Exercise directions —
Render all of the data below as a Markdown table with two columns, Row and Data line, giving each line a number and skipping blank lines. Leave the pictures out of the table.

++++++++++++++++++++

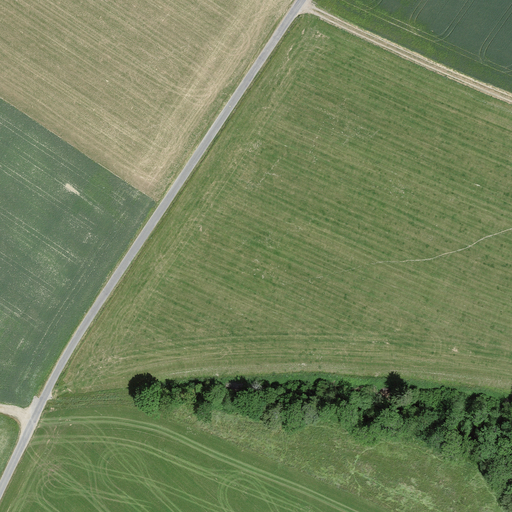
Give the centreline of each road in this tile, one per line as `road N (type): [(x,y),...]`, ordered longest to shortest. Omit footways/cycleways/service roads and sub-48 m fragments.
road 1 (tertiary): [(0,502),(54,385),(309,0)]
road 2 (track): [(511,97),(304,6)]
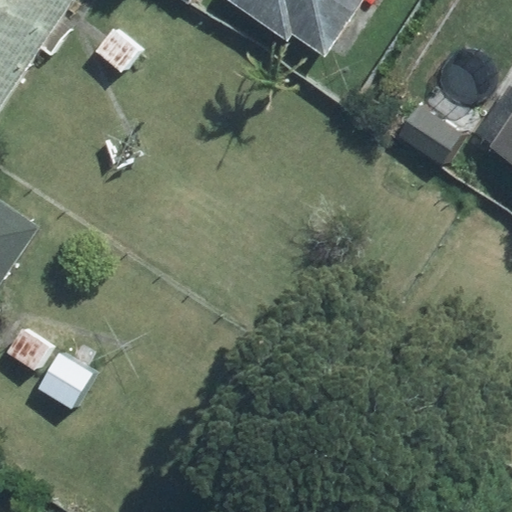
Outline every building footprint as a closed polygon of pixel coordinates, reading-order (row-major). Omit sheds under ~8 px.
[(0,0),(0,112),(76,0),(0,0)] [(304,25),(338,48),(370,0),(250,0),(299,32),(304,25)] [(144,49),(119,29),(104,48),(128,68),(144,49)] [(511,92),(486,132),(511,149),(511,92)] [(0,290),(44,225),(0,195),(0,290)] [(28,326),(13,350),(42,368),(56,345),(28,326)]
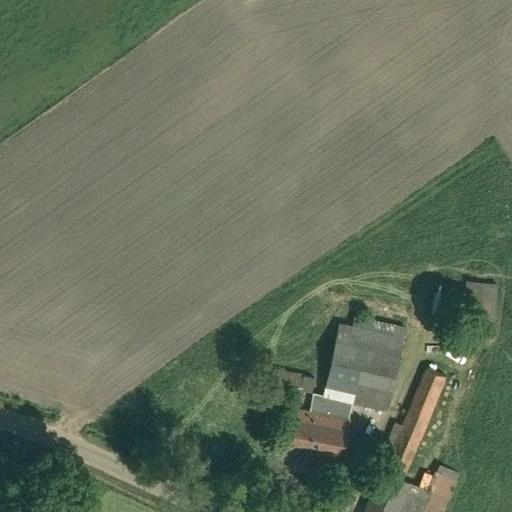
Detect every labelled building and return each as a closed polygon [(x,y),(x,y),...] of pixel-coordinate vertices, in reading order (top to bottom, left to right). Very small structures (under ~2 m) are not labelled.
[(493,320),(497,283),(466,279),(462,316),(493,320)] [(316,390),(314,403),(313,410),(299,408),(291,454),(341,463),(349,417),(345,416),(348,400),(386,409),(404,328),(355,317),(351,333),(338,330),(324,392),(316,390)] [(403,419),(393,444),(385,462),(407,471),(447,376),(425,367),(403,419)] [(277,369),(276,374),(272,389),(279,391),(292,393),(302,395),(303,390),(311,392),(315,376),(314,376),(303,374),(277,369)] [(460,472),(439,463),(436,471),(435,471),(428,489),(409,481),(408,482),(382,471),(365,511),(443,511),(457,480),(460,472)]
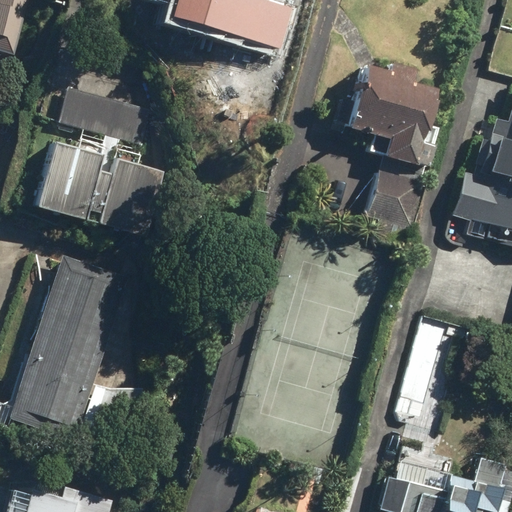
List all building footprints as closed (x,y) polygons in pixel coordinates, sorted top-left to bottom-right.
[(0,0),(0,54),(4,56),(19,0),(0,0)] [(167,0),(163,15),(270,47),(283,6),(263,0),(167,0)] [(377,76),(356,70),(338,130),(379,142),(374,160),(407,170),(408,166),(419,169),(430,132),(417,128),(428,91),(404,84),(407,73),(380,65),(377,76)] [(511,86),(510,86),(499,123),(483,119),(467,176),(458,174),(446,219),(511,236),(511,86)] [(147,111),(63,88),(53,124),(137,147),(147,111)] [(160,178),(44,146),(27,208),(142,240),(160,178)] [(418,183),(374,171),(361,218),(406,230),(418,183)] [(124,278),(55,256),(7,402),(0,404),(0,429),(6,431),(9,423),(125,459),(141,390),(108,391),(89,385),(124,278)] [(464,329),(419,317),(393,416),(395,422),(436,433),(464,329)] [(388,482),(382,480),(374,511),(459,511),(460,509),(471,511),(486,511),(498,466),(475,460),(469,483),(393,464),(388,482)] [(103,511),(106,503),(23,483),(16,511),(103,511)]
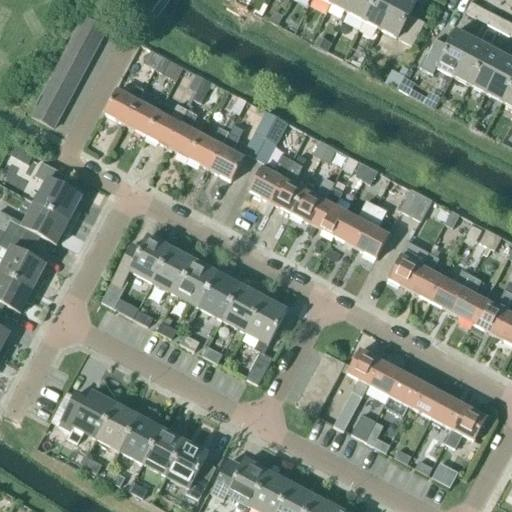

++++++++++++++++++++

Output for this task —
| Row | Data line |
|---|---|
| 1 | Give the centreline of each road in this tile, one per line as `road N (type): [(x,y),...]`, ordered longest to shortest. Omit footways/cycleways/service roads and sub-48 m fragments. |
| 2 | road 1 (tertiary): [(0,502),(54,385),(309,0)] |
| 3 | road 2 (track): [(511,97),(304,6)] |
| 4 | Outline every building footprint as a closed polygon of pixel coordinates, reading-order (row-major). Omit sheds under ~8 px. |
| 5 | [(0,0),(0,112),(76,0),(0,0)] [(304,25),(338,48),(370,0),(250,0),(299,32),(304,25)] [(144,49),(119,29),(104,48),(128,68),(144,49)] [(511,92),(486,132),(511,149),(511,92)] [(0,290),(44,225),(0,195),(0,290)] [(28,326),(13,350),(42,368),(56,345),(28,326)] |
| 6 | Detect every labelled building and return each as a closed polygon [(x,y),(x,y),...] of pixel-coordinate vertices, in reading order (top to bottom, left to right). Very small structures (under ~2 m) are not labelled. |
| 7 | [(493,320),(497,283),(466,279),(462,316),(493,320)] [(316,390),(314,403),(313,410),(299,408),(291,454),(341,463),(349,417),(345,416),(348,400),(386,409),(404,328),(355,317),(351,333),(338,330),(324,392),(316,390)] [(403,419),(393,444),(385,462),(407,471),(447,376),(425,367),(403,419)] [(277,369),(276,374),(272,389),(279,391),(292,393),(302,395),(303,390),(311,392),(315,376),(314,376),(303,374),(277,369)] [(460,472),(439,463),(436,471),(435,471),(428,489),(409,481),(408,482),(382,471),(365,511),(443,511),(457,480),(460,472)] |
| 8 | List all building footprints as closed (x,y) polygons in pixel coordinates, sorted top-left to bottom-right. |
| 9 | [(0,0),(0,54),(4,56),(19,0),(0,0)] [(167,0),(163,15),(270,47),(283,6),(263,0),(167,0)] [(377,76),(356,70),(338,130),(379,142),(374,160),(407,170),(408,166),(419,169),(430,132),(417,128),(428,91),(404,84),(407,73),(380,65),(377,76)] [(511,86),(510,86),(499,123),(483,119),(467,176),(458,174),(446,219),(511,236),(511,86)] [(147,111),(63,88),(53,124),(137,147),(147,111)] [(160,178),(44,146),(27,208),(142,240),(160,178)] [(418,183),(374,171),(361,218),(406,230),(418,183)] [(124,278),(55,256),(7,402),(0,404),(0,429),(6,431),(9,423),(125,459),(141,390),(108,391),(89,385),(124,278)] [(464,329),(419,317),(393,416),(395,422),(436,433),(464,329)] [(388,482),(382,480),(374,511),(459,511),(460,509),(471,511),(486,511),(498,466),(475,460),(469,483),(393,464),(388,482)] [(103,511),(106,503),(23,483),(16,511),(103,511)] |